BEGIN

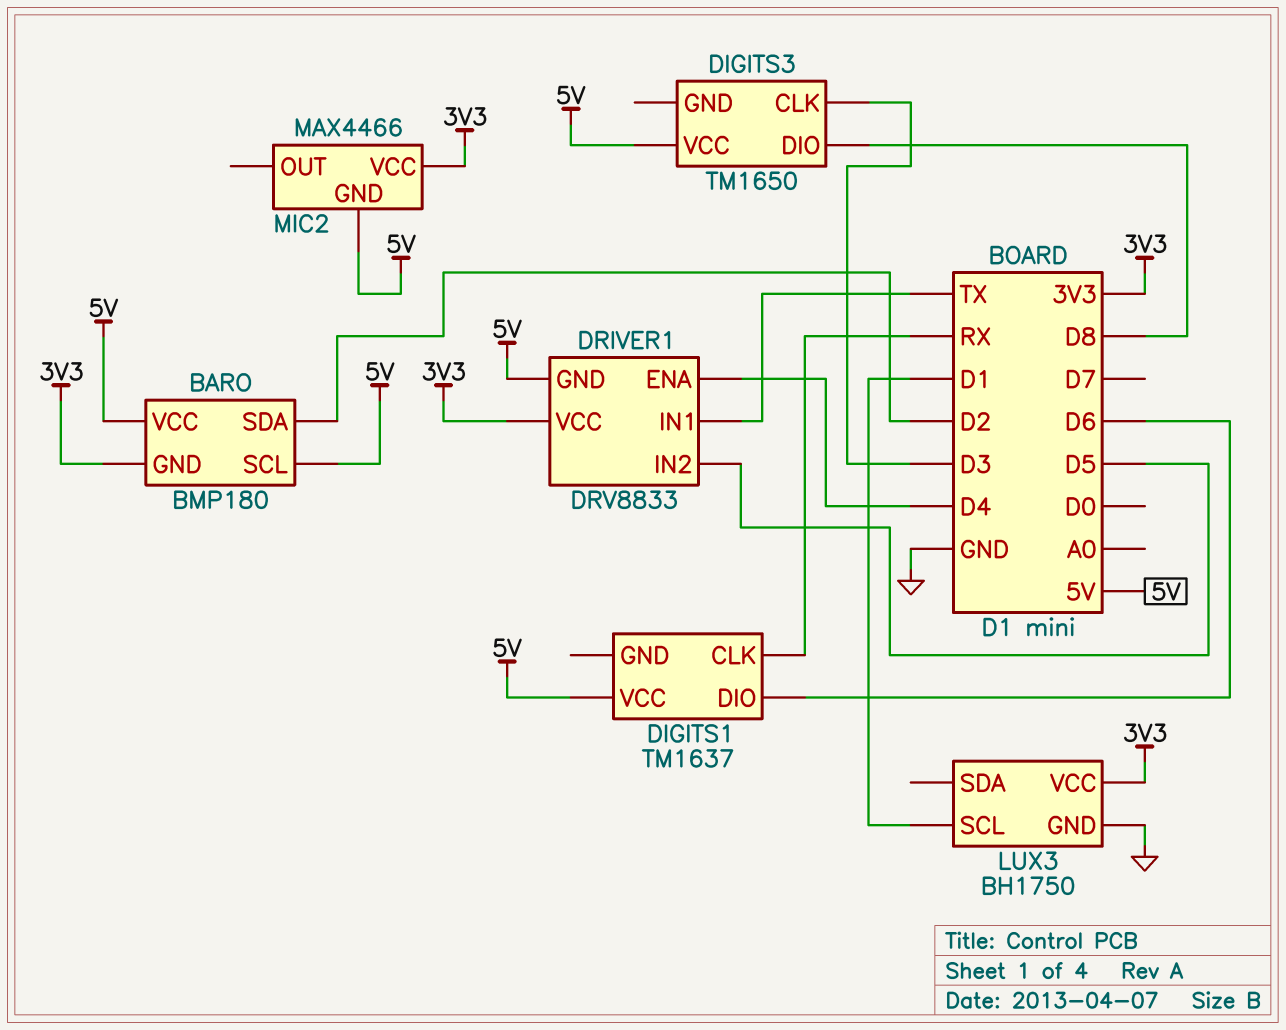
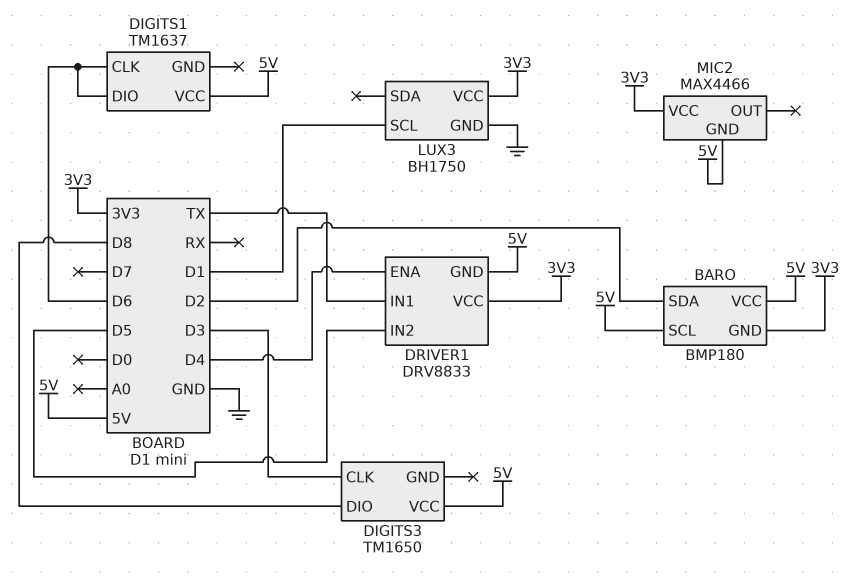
DIGITS1 pin CLK: RX -> D6

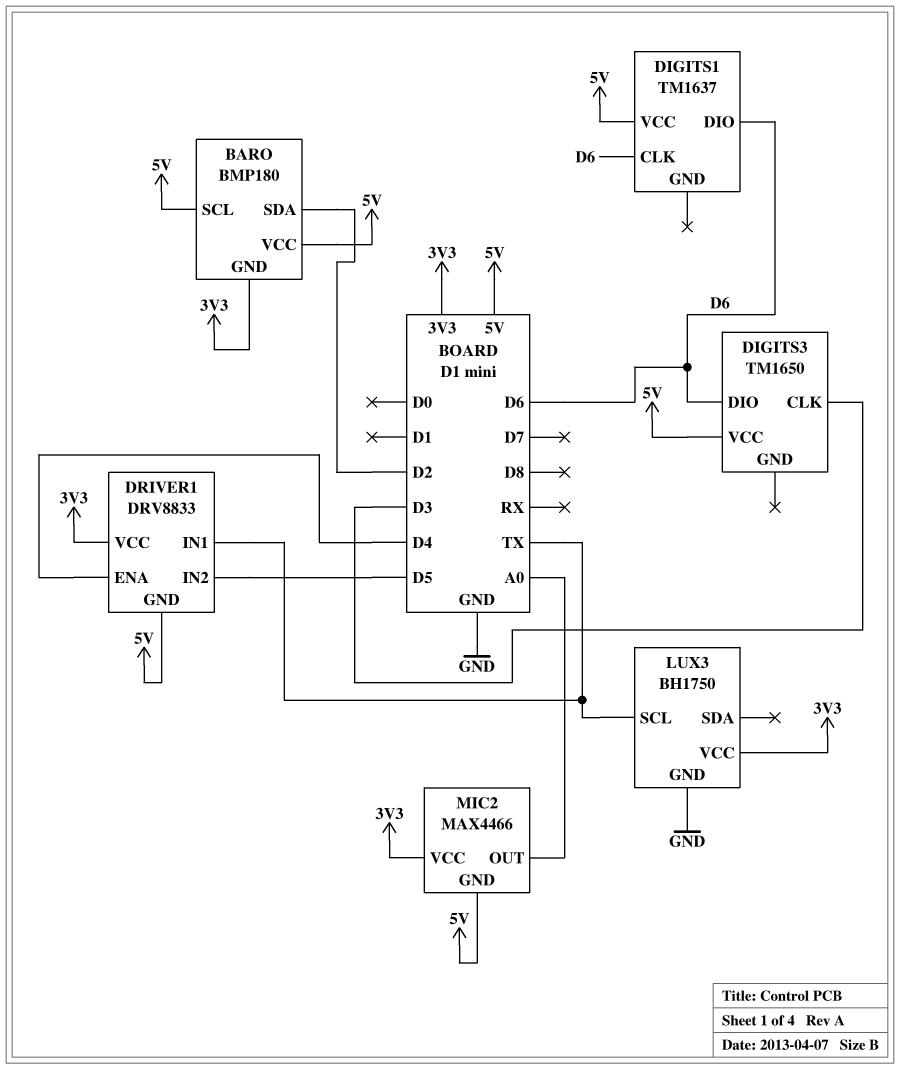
DIGITS3 pin DIO: D8 -> D6
LUX3 pin SCL: D1 -> TX
MIC2 pin OUT: none -> A0

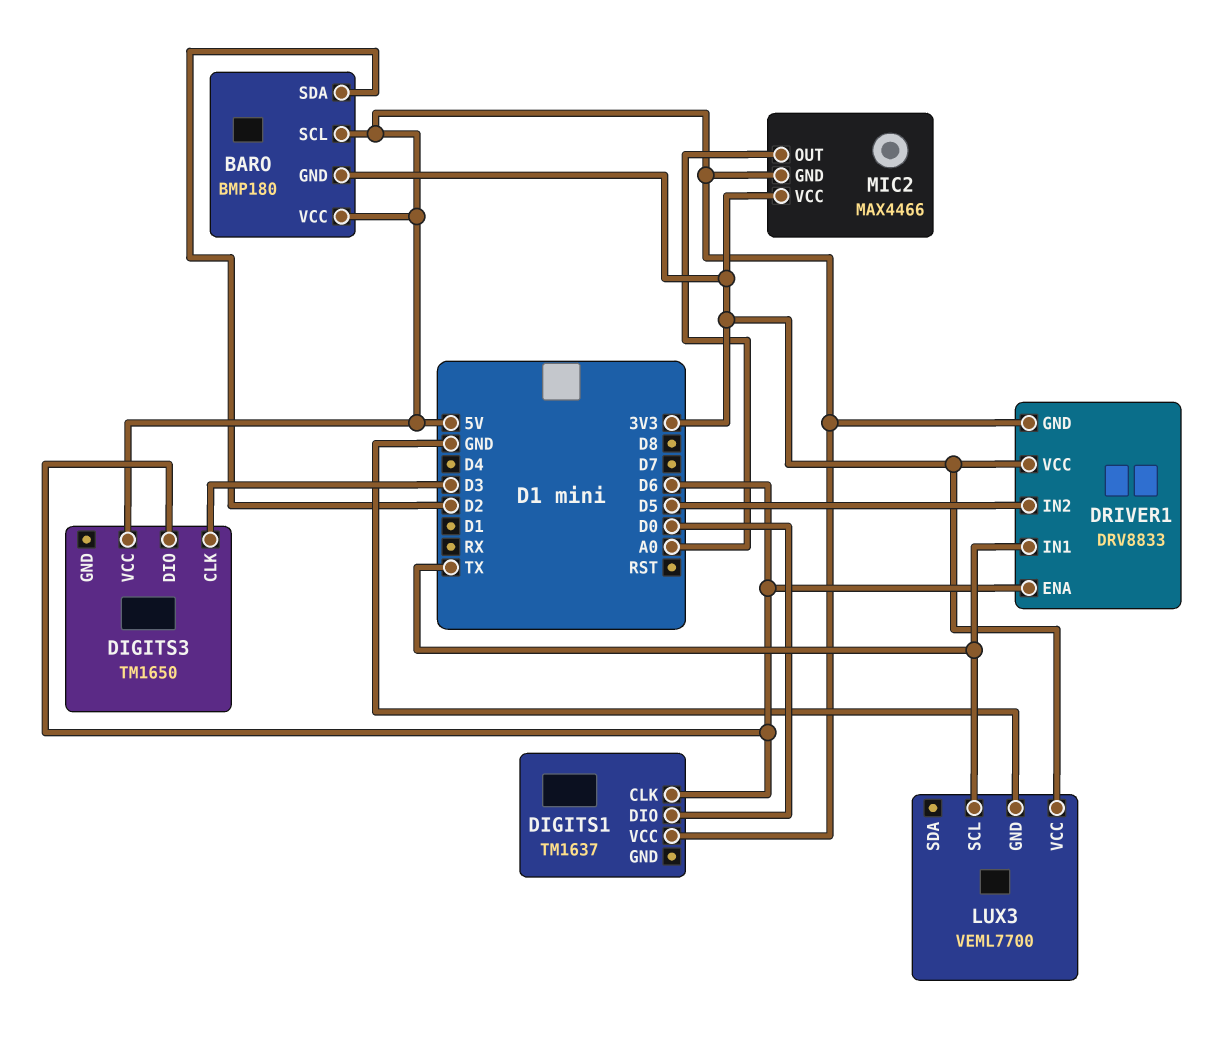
DIGITS1 pin DIO: D6 -> D0
DRIVER1 pin ENA: D4 -> D6
LUX3: BH1750 -> VEML7700

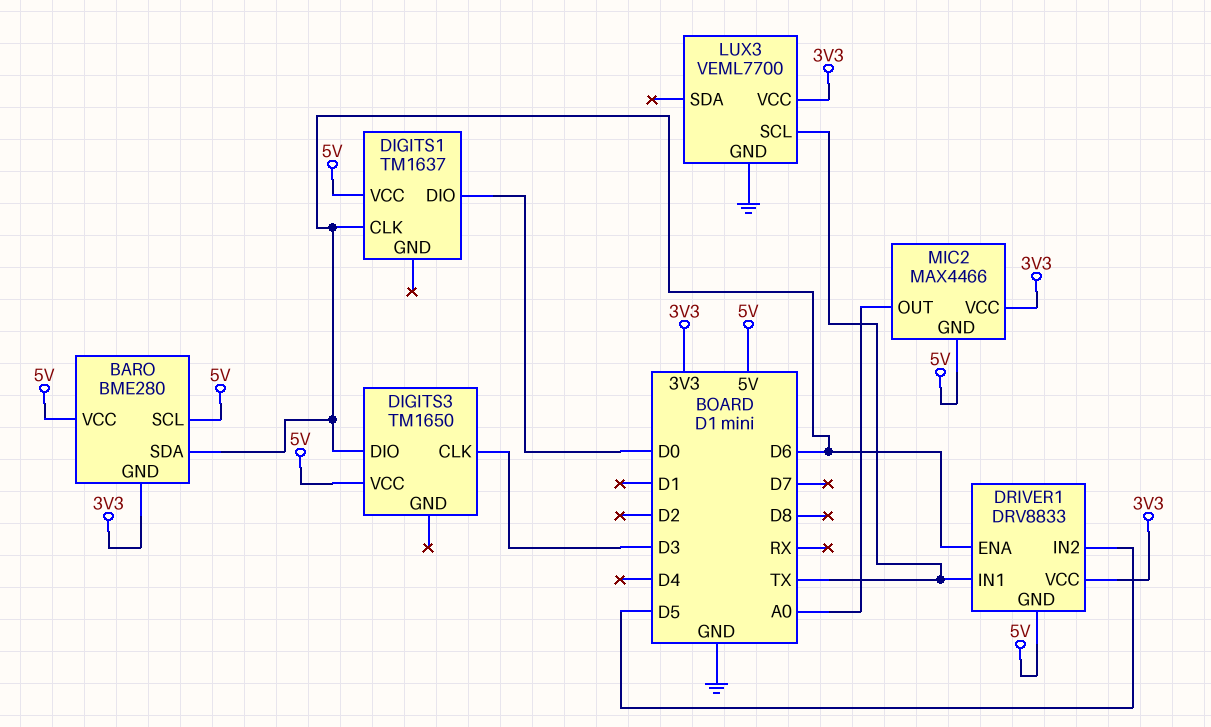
BARO: BMP180 -> BME280
BARO pin SDA: D2 -> D6

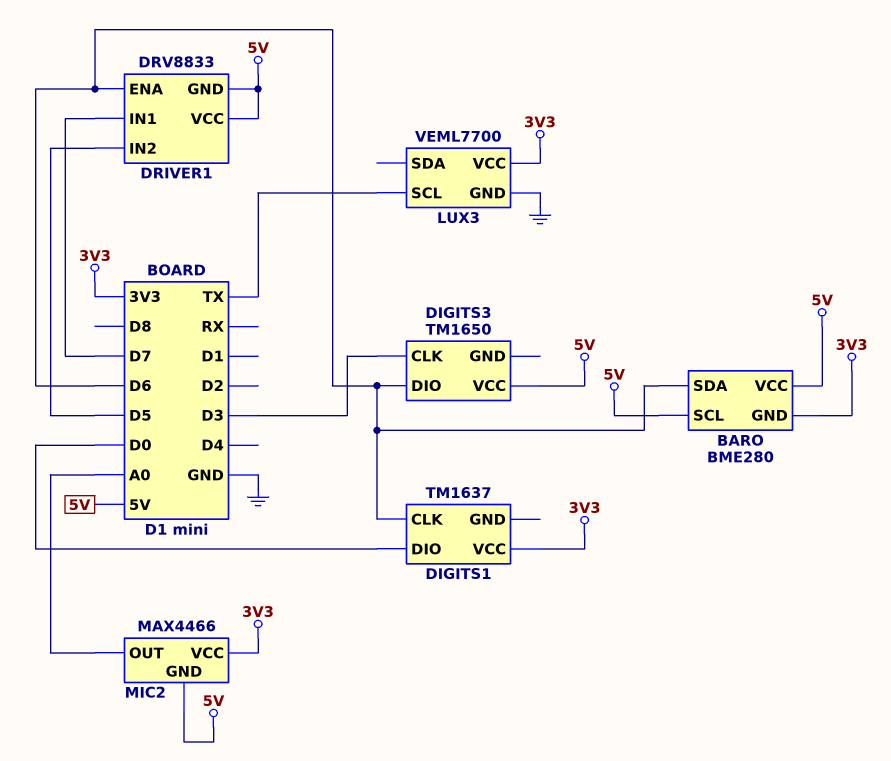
DIGITS1 pin VCC: 5V -> 3V3
DRIVER1 pin IN1: TX -> D7
DRIVER1 pin VCC: 3V3 -> 5V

END

Work task: An exact copy of the listing is required; return it without any pictures.

Answer to the exercise:
DIGITS1 pin CLK: RX -> D6

DIGITS3 pin DIO: D8 -> D6
LUX3 pin SCL: D1 -> TX
MIC2 pin OUT: none -> A0

DIGITS1 pin DIO: D6 -> D0
DRIVER1 pin ENA: D4 -> D6
LUX3: BH1750 -> VEML7700

BARO: BMP180 -> BME280
BARO pin SDA: D2 -> D6

DIGITS1 pin VCC: 5V -> 3V3
DRIVER1 pin IN1: TX -> D7
DRIVER1 pin VCC: 3V3 -> 5V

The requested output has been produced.